[WORK ITEM]: Strip out all images, then restate the data verbatim.

[DATASET ENTRIES]:
*****

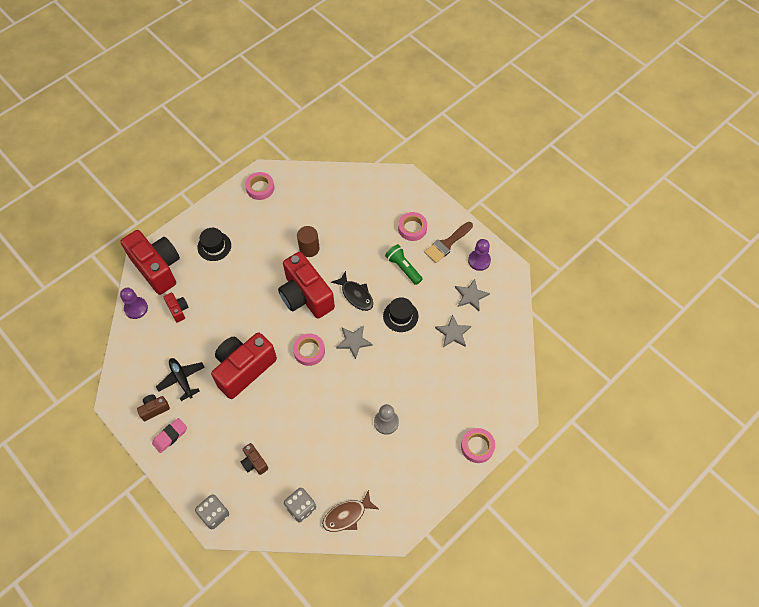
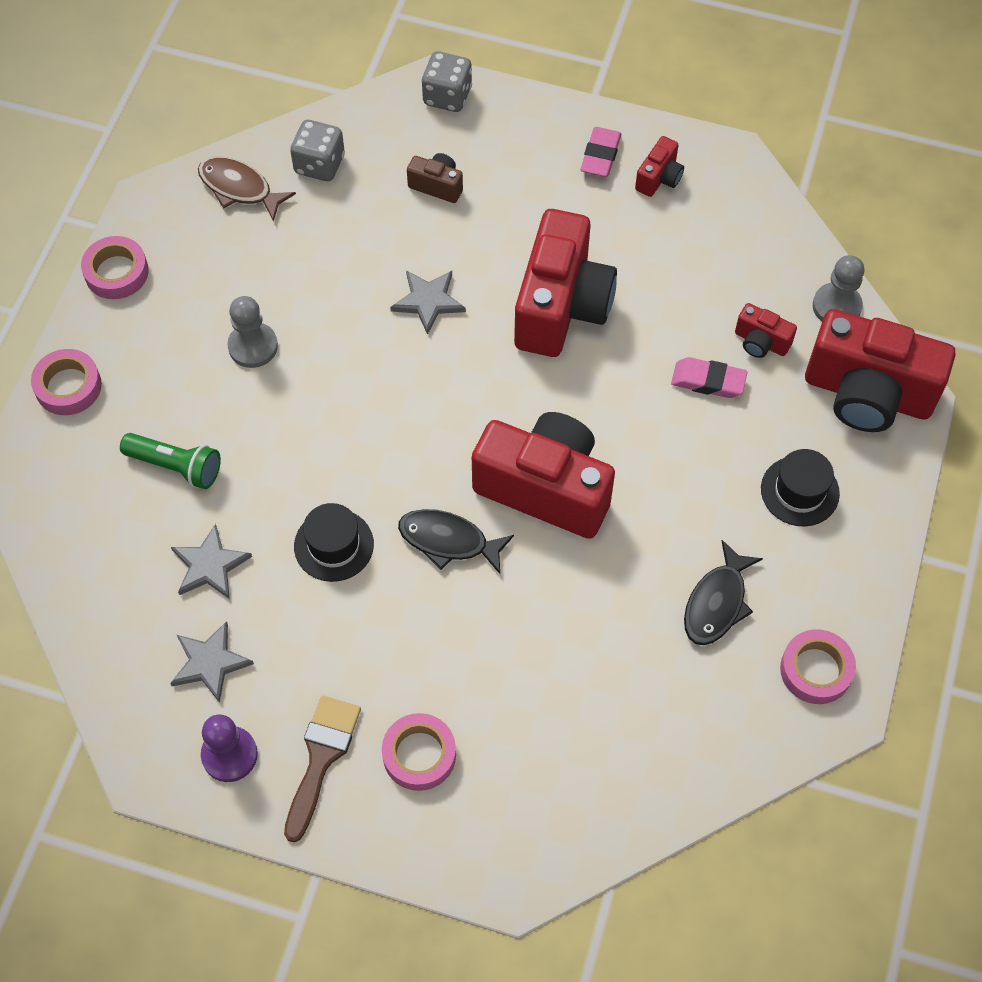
camera: 150 degrees right, 0 degrees up
(136, 308) = (836, 306): purple pawn -> grey pawn
(154, 409) = (659, 178): brown camera -> red camera
(182, 379) = (653, 239): black plane -> none
(212, 305) = (708, 381): none -> pink eraser
(275, 224) = (717, 603): none -> black fish
(309, 248) = (609, 588): brown cylinder -> none
(309, 351) = (467, 393): pink tape -> pink tape (116, 272)
(347, 515) = (239, 188): brown fish -> brown fish turned 90 degrees counterclockwise
(353, 341) = (396, 451): grey star -> grey star (428, 301)
(403, 268) = (386, 650): green flashlight -> green flashlight (176, 466)

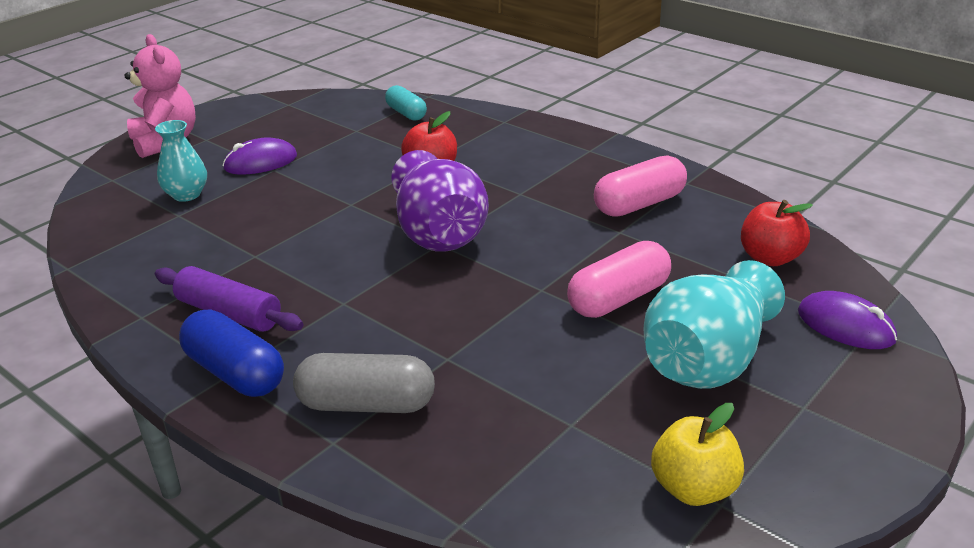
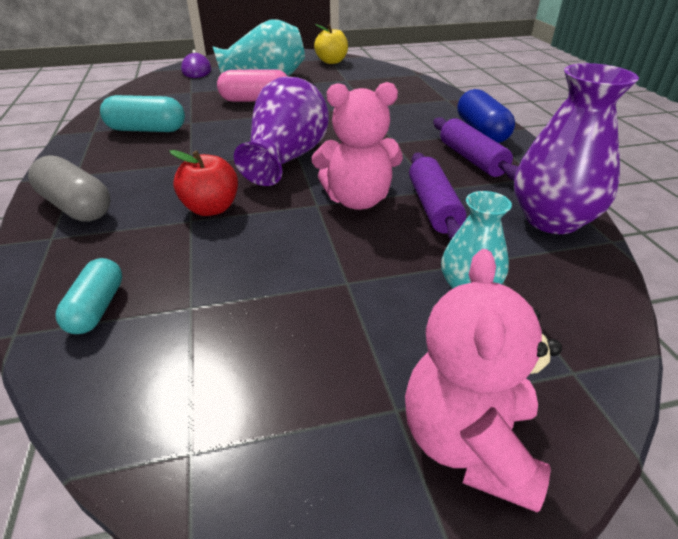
camera: 145 degrees left, 5 degrees up
(124, 268) = (552, 220): none -> purple vase
(243, 239) = (433, 207): none -> purple rolling pin
(260, 162) = (352, 303): purple mouse -> none
(319, 220) = (357, 200): none -> pink teddy bear
(366, 404) = (421, 104): grey capsule -> grey capsule (76, 207)
(639, 204) = (147, 130): pink capsule -> turquoise capsule
(770, 258) = (160, 91): red apple -> none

*****

[SOLUTION]:
camera: 150 degrees right, 0 degrees up
(136, 308) = (836, 306): purple pawn -> grey pawn
(154, 409) = (659, 178): brown camera -> red camera
(182, 379) = (653, 239): black plane -> none
(212, 305) = (708, 381): none -> pink eraser
(275, 224) = (717, 603): none -> black fish
(309, 248) = (609, 588): brown cylinder -> none
(309, 351) = (467, 393): pink tape -> pink tape (116, 272)
(347, 515) = (239, 188): brown fish -> brown fish turned 90 degrees counterclockwise
(353, 341) = (396, 451): grey star -> grey star (428, 301)
(403, 268) = (386, 650): green flashlight -> green flashlight (176, 466)

camera: 145 degrees left, 5 degrees up
(124, 268) = (552, 220): none -> purple vase
(243, 239) = (433, 207): none -> purple rolling pin
(260, 162) = (352, 303): purple mouse -> none
(319, 220) = (357, 200): none -> pink teddy bear
(366, 404) = (421, 104): grey capsule -> grey capsule (76, 207)
(639, 204) = (147, 130): pink capsule -> turquoise capsule
(770, 258) = (160, 91): red apple -> none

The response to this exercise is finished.